▸ **Provided entries**:
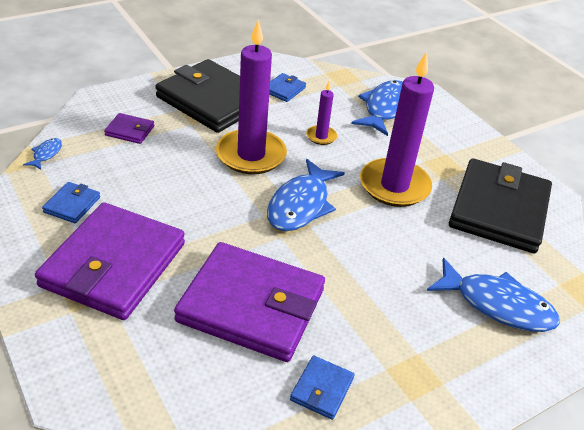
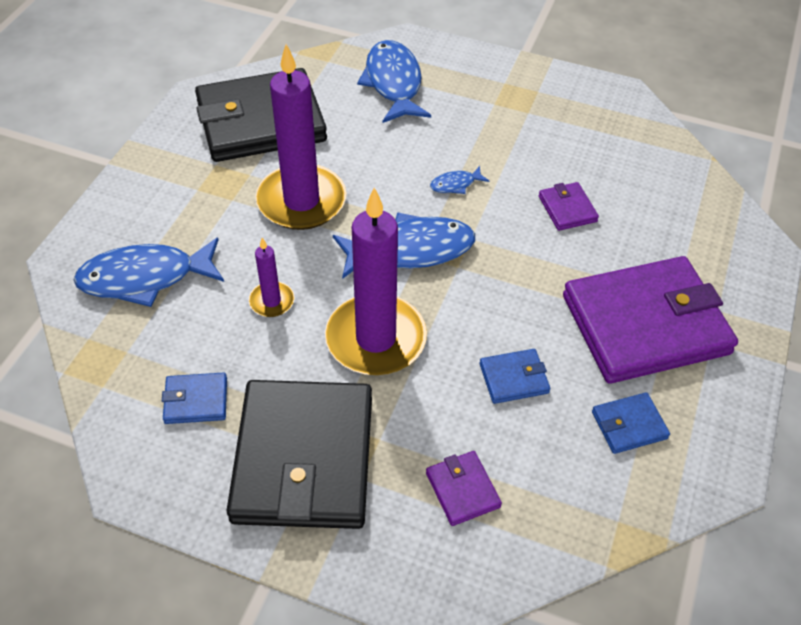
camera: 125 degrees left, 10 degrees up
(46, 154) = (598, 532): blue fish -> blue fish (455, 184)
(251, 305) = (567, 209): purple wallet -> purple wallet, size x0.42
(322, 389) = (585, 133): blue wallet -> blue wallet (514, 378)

---

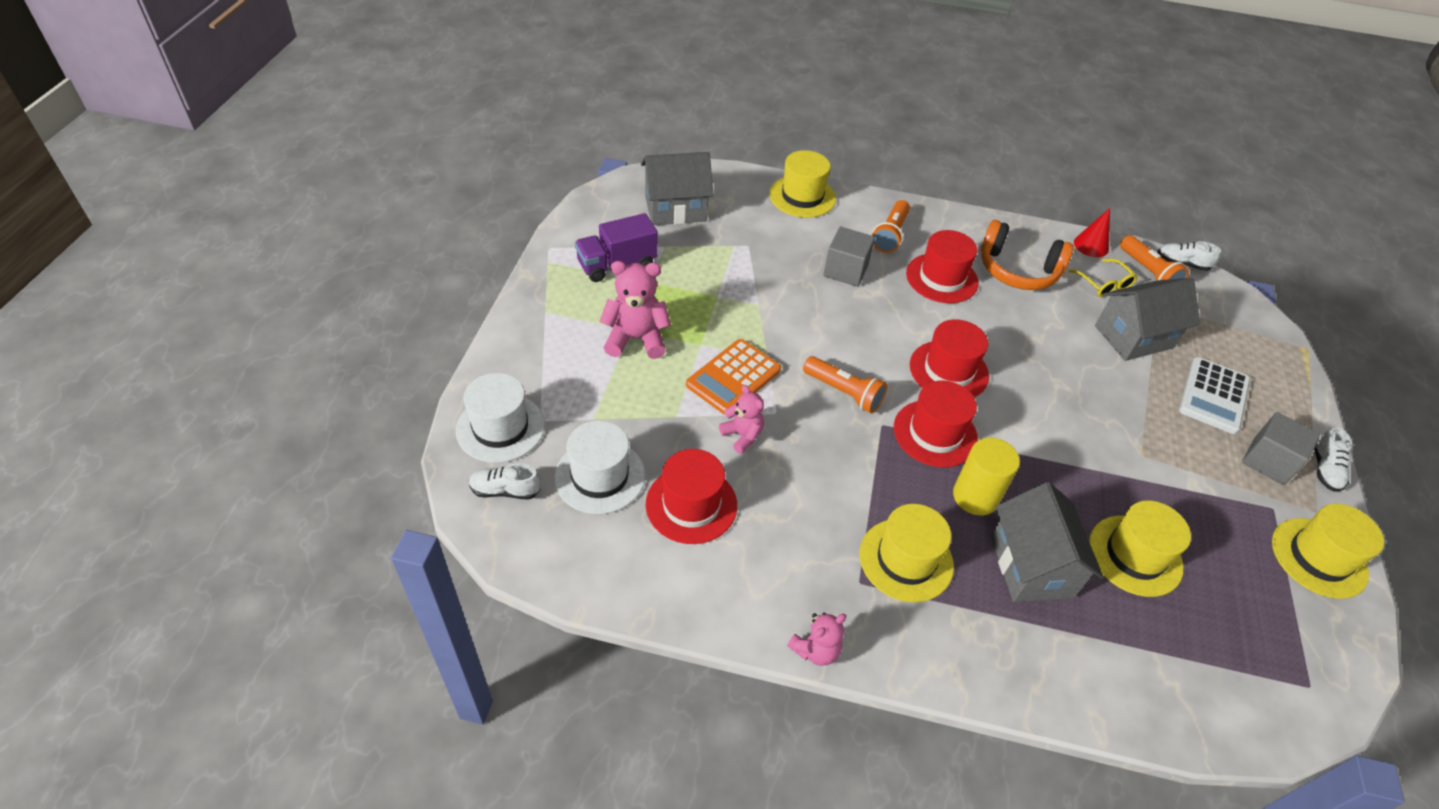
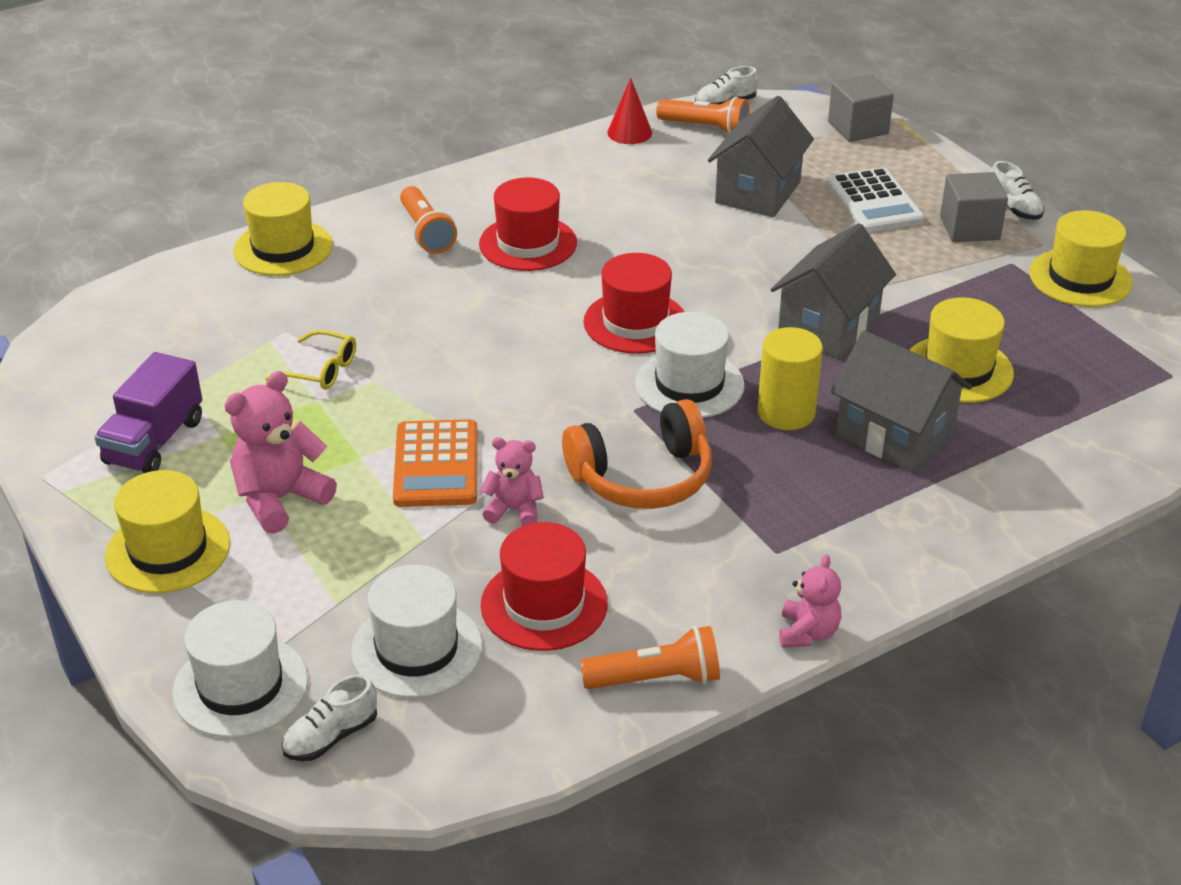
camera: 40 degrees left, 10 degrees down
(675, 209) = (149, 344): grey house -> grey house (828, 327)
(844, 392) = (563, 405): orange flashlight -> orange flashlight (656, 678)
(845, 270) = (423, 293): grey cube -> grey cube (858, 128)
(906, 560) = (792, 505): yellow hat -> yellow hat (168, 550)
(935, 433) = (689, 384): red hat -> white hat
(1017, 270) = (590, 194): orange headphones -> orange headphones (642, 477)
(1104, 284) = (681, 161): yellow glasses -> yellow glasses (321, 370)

...

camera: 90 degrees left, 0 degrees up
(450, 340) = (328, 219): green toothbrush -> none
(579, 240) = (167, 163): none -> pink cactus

▸ **What the task asks**:
In the records above, the line with "(845, 270) = (423, 293): grey" marks the start and the line with "(1104, 284) = (681, 161): yellow" marks the end; copy that stretch exactly, both lines included, and nothing else.

▸ **Answer to the problem**:
(845, 270) = (423, 293): grey cube -> grey cube (858, 128)
(906, 560) = (792, 505): yellow hat -> yellow hat (168, 550)
(935, 433) = (689, 384): red hat -> white hat
(1017, 270) = (590, 194): orange headphones -> orange headphones (642, 477)
(1104, 284) = (681, 161): yellow glasses -> yellow glasses (321, 370)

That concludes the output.